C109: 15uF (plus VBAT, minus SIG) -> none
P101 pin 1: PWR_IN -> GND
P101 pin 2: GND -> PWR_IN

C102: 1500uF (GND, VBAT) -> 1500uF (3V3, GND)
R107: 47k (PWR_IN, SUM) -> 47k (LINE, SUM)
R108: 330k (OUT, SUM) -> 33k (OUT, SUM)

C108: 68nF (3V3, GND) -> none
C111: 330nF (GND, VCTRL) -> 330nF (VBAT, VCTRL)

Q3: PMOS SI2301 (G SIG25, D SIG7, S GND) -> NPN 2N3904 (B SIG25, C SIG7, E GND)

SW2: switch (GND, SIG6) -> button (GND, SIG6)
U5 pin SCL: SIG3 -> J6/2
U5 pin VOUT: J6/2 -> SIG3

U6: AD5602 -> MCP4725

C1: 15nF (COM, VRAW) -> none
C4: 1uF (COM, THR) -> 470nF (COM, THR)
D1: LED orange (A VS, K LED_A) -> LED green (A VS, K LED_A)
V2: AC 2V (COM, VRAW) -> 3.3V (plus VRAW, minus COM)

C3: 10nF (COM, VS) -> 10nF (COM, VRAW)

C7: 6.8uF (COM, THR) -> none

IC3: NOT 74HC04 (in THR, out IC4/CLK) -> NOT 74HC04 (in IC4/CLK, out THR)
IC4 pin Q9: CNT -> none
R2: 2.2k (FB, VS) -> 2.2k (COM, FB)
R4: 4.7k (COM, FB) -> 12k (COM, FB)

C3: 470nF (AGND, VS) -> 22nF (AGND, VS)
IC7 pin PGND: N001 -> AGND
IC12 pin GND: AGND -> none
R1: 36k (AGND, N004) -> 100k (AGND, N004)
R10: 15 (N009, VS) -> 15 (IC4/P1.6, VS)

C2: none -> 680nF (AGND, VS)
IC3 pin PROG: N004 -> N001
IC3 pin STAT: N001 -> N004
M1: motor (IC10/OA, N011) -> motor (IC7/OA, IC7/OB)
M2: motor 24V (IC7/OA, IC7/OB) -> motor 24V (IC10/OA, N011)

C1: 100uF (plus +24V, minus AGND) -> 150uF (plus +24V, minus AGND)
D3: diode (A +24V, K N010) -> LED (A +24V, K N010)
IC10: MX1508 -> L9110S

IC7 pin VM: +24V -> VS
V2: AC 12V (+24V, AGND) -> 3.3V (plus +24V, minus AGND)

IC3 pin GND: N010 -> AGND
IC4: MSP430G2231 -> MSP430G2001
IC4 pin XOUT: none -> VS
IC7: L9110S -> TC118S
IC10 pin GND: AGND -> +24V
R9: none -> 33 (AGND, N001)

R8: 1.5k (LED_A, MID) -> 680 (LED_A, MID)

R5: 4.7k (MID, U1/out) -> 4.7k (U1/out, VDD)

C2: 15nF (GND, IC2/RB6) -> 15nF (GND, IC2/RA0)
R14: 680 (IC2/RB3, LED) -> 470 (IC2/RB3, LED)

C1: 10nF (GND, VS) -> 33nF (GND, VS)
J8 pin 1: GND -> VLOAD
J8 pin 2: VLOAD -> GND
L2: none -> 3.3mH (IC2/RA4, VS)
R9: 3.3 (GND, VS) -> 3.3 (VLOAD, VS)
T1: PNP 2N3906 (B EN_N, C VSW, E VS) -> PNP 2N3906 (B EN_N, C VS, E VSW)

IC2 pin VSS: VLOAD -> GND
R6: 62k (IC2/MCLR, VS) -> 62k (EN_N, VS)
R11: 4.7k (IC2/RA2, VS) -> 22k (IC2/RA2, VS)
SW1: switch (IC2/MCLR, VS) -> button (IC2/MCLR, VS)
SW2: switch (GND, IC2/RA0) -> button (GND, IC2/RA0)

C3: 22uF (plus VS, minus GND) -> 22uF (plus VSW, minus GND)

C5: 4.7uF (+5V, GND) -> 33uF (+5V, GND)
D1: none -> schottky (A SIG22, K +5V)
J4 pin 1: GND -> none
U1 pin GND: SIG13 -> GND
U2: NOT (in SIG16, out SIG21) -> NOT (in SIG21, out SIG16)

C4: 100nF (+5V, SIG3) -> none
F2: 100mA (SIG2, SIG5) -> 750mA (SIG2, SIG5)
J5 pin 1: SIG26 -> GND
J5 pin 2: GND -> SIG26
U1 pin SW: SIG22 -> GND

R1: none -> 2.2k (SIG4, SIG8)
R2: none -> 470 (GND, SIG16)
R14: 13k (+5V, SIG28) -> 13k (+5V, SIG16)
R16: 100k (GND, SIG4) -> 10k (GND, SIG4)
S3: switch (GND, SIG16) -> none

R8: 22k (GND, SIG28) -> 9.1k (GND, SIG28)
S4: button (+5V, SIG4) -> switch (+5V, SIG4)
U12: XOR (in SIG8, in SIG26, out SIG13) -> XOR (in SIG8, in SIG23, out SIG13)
▬▬▬▬▬▬▬▬▬▬
**INSTRUCTIONS FOR THE TASK:** The answer must be every entry, reproduced exactly.

**RESPONSE:**
C109: 15uF (plus VBAT, minus SIG) -> none
P101 pin 1: PWR_IN -> GND
P101 pin 2: GND -> PWR_IN

C102: 1500uF (GND, VBAT) -> 1500uF (3V3, GND)
R107: 47k (PWR_IN, SUM) -> 47k (LINE, SUM)
R108: 330k (OUT, SUM) -> 33k (OUT, SUM)

C108: 68nF (3V3, GND) -> none
C111: 330nF (GND, VCTRL) -> 330nF (VBAT, VCTRL)

Q3: PMOS SI2301 (G SIG25, D SIG7, S GND) -> NPN 2N3904 (B SIG25, C SIG7, E GND)

SW2: switch (GND, SIG6) -> button (GND, SIG6)
U5 pin SCL: SIG3 -> J6/2
U5 pin VOUT: J6/2 -> SIG3

U6: AD5602 -> MCP4725

C1: 15nF (COM, VRAW) -> none
C4: 1uF (COM, THR) -> 470nF (COM, THR)
D1: LED orange (A VS, K LED_A) -> LED green (A VS, K LED_A)
V2: AC 2V (COM, VRAW) -> 3.3V (plus VRAW, minus COM)

C3: 10nF (COM, VS) -> 10nF (COM, VRAW)

C7: 6.8uF (COM, THR) -> none

IC3: NOT 74HC04 (in THR, out IC4/CLK) -> NOT 74HC04 (in IC4/CLK, out THR)
IC4 pin Q9: CNT -> none
R2: 2.2k (FB, VS) -> 2.2k (COM, FB)
R4: 4.7k (COM, FB) -> 12k (COM, FB)

C3: 470nF (AGND, VS) -> 22nF (AGND, VS)
IC7 pin PGND: N001 -> AGND
IC12 pin GND: AGND -> none
R1: 36k (AGND, N004) -> 100k (AGND, N004)
R10: 15 (N009, VS) -> 15 (IC4/P1.6, VS)

C2: none -> 680nF (AGND, VS)
IC3 pin PROG: N004 -> N001
IC3 pin STAT: N001 -> N004
M1: motor (IC10/OA, N011) -> motor (IC7/OA, IC7/OB)
M2: motor 24V (IC7/OA, IC7/OB) -> motor 24V (IC10/OA, N011)

C1: 100uF (plus +24V, minus AGND) -> 150uF (plus +24V, minus AGND)
D3: diode (A +24V, K N010) -> LED (A +24V, K N010)
IC10: MX1508 -> L9110S

IC7 pin VM: +24V -> VS
V2: AC 12V (+24V, AGND) -> 3.3V (plus +24V, minus AGND)

IC3 pin GND: N010 -> AGND
IC4: MSP430G2231 -> MSP430G2001
IC4 pin XOUT: none -> VS
IC7: L9110S -> TC118S
IC10 pin GND: AGND -> +24V
R9: none -> 33 (AGND, N001)

R8: 1.5k (LED_A, MID) -> 680 (LED_A, MID)

R5: 4.7k (MID, U1/out) -> 4.7k (U1/out, VDD)

C2: 15nF (GND, IC2/RB6) -> 15nF (GND, IC2/RA0)
R14: 680 (IC2/RB3, LED) -> 470 (IC2/RB3, LED)

C1: 10nF (GND, VS) -> 33nF (GND, VS)
J8 pin 1: GND -> VLOAD
J8 pin 2: VLOAD -> GND
L2: none -> 3.3mH (IC2/RA4, VS)
R9: 3.3 (GND, VS) -> 3.3 (VLOAD, VS)
T1: PNP 2N3906 (B EN_N, C VSW, E VS) -> PNP 2N3906 (B EN_N, C VS, E VSW)

IC2 pin VSS: VLOAD -> GND
R6: 62k (IC2/MCLR, VS) -> 62k (EN_N, VS)
R11: 4.7k (IC2/RA2, VS) -> 22k (IC2/RA2, VS)
SW1: switch (IC2/MCLR, VS) -> button (IC2/MCLR, VS)
SW2: switch (GND, IC2/RA0) -> button (GND, IC2/RA0)

C3: 22uF (plus VS, minus GND) -> 22uF (plus VSW, minus GND)

C5: 4.7uF (+5V, GND) -> 33uF (+5V, GND)
D1: none -> schottky (A SIG22, K +5V)
J4 pin 1: GND -> none
U1 pin GND: SIG13 -> GND
U2: NOT (in SIG16, out SIG21) -> NOT (in SIG21, out SIG16)

C4: 100nF (+5V, SIG3) -> none
F2: 100mA (SIG2, SIG5) -> 750mA (SIG2, SIG5)
J5 pin 1: SIG26 -> GND
J5 pin 2: GND -> SIG26
U1 pin SW: SIG22 -> GND

R1: none -> 2.2k (SIG4, SIG8)
R2: none -> 470 (GND, SIG16)
R14: 13k (+5V, SIG28) -> 13k (+5V, SIG16)
R16: 100k (GND, SIG4) -> 10k (GND, SIG4)
S3: switch (GND, SIG16) -> none

R8: 22k (GND, SIG28) -> 9.1k (GND, SIG28)
S4: button (+5V, SIG4) -> switch (+5V, SIG4)
U12: XOR (in SIG8, in SIG26, out SIG13) -> XOR (in SIG8, in SIG23, out SIG13)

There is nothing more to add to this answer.